*** Material provided Section Begins ***

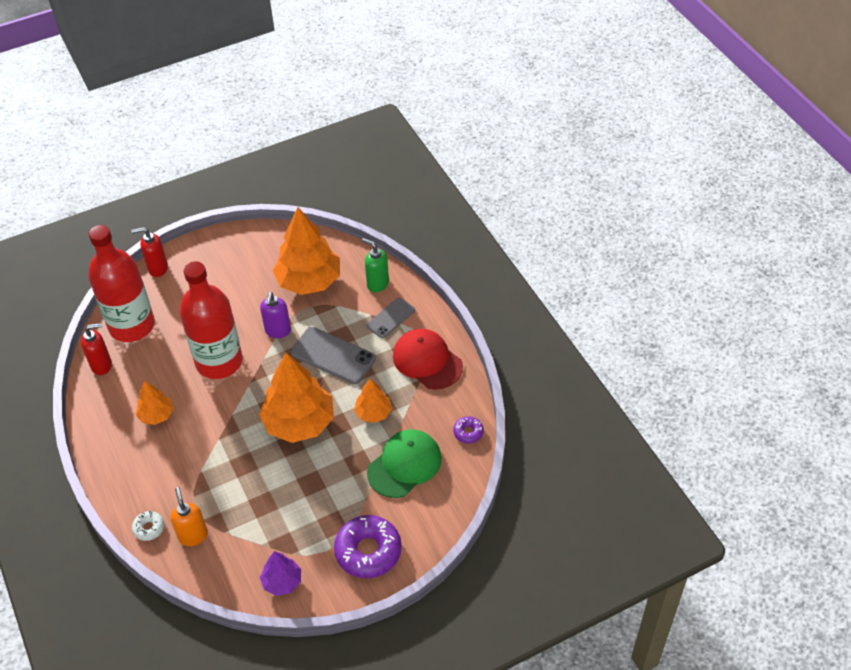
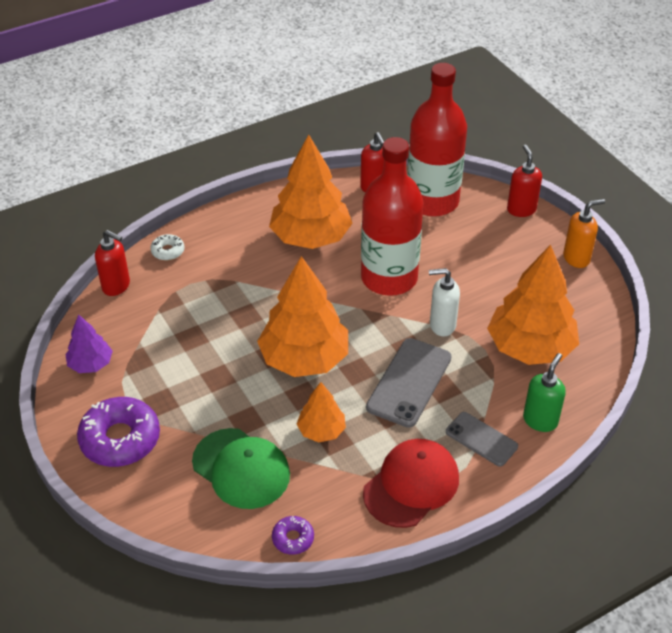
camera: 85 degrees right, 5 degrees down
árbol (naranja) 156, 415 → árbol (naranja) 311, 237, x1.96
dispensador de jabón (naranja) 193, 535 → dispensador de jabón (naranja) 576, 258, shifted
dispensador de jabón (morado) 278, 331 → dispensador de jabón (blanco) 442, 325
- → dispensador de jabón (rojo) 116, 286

*** Material provided Section Ends ***

Your instructions: What you give back should be exactly the lines of the entries above from the one containing "dispensador de jabón (morado)" to the end, and nothing more.

Output for this exercise:
dispensador de jabón (morado) 278, 331 → dispensador de jabón (blanco) 442, 325
- → dispensador de jabón (rojo) 116, 286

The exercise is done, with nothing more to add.